» **ABOUT THIS EXERCISE**
Will you quote precisely the lines that run from the top of the material below to the line containing "C6: 680uF (GND, VA) -> none", both ends included?

************

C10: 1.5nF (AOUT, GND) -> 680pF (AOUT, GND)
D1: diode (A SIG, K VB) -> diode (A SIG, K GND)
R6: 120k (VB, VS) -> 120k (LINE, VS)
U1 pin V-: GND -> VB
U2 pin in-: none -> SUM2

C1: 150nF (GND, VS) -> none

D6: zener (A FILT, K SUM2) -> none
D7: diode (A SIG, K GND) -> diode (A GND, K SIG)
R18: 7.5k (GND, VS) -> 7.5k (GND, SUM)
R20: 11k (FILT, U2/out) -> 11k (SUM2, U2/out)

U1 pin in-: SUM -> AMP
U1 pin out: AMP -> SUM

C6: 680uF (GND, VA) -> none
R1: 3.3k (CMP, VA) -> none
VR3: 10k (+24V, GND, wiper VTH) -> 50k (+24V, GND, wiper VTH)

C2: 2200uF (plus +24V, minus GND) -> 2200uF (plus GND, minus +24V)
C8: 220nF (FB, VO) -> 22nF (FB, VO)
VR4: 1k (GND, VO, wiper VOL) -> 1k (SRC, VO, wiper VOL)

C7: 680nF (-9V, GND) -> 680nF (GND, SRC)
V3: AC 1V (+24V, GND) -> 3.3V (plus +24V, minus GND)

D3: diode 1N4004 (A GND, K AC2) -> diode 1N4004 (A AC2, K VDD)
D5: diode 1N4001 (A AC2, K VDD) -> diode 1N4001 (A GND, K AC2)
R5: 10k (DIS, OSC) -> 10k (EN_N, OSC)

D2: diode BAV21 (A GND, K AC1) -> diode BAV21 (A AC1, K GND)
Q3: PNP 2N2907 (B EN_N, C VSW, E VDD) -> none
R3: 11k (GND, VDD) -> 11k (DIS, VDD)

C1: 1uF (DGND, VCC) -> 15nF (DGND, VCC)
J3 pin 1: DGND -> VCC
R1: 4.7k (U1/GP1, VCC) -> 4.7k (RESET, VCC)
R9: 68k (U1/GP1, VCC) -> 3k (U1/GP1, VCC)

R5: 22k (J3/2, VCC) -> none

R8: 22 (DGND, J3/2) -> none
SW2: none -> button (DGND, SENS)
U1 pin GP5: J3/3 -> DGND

************

» **ANSWER TO THE PROBLEM**
C10: 1.5nF (AOUT, GND) -> 680pF (AOUT, GND)
D1: diode (A SIG, K VB) -> diode (A SIG, K GND)
R6: 120k (VB, VS) -> 120k (LINE, VS)
U1 pin V-: GND -> VB
U2 pin in-: none -> SUM2

C1: 150nF (GND, VS) -> none

D6: zener (A FILT, K SUM2) -> none
D7: diode (A SIG, K GND) -> diode (A GND, K SIG)
R18: 7.5k (GND, VS) -> 7.5k (GND, SUM)
R20: 11k (FILT, U2/out) -> 11k (SUM2, U2/out)

U1 pin in-: SUM -> AMP
U1 pin out: AMP -> SUM

C6: 680uF (GND, VA) -> none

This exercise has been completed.